▶ _Work instruction_: The response should consist of the data reproduced word for word.

▶ _Dataset_:
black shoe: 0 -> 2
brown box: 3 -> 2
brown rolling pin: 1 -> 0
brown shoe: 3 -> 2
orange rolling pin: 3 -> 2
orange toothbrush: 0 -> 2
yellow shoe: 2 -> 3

▶ _Task response_:
black shoe: 0 -> 2
brown box: 3 -> 2
brown rolling pin: 1 -> 0
brown shoe: 3 -> 2
orange rolling pin: 3 -> 2
orange toothbrush: 0 -> 2
yellow shoe: 2 -> 3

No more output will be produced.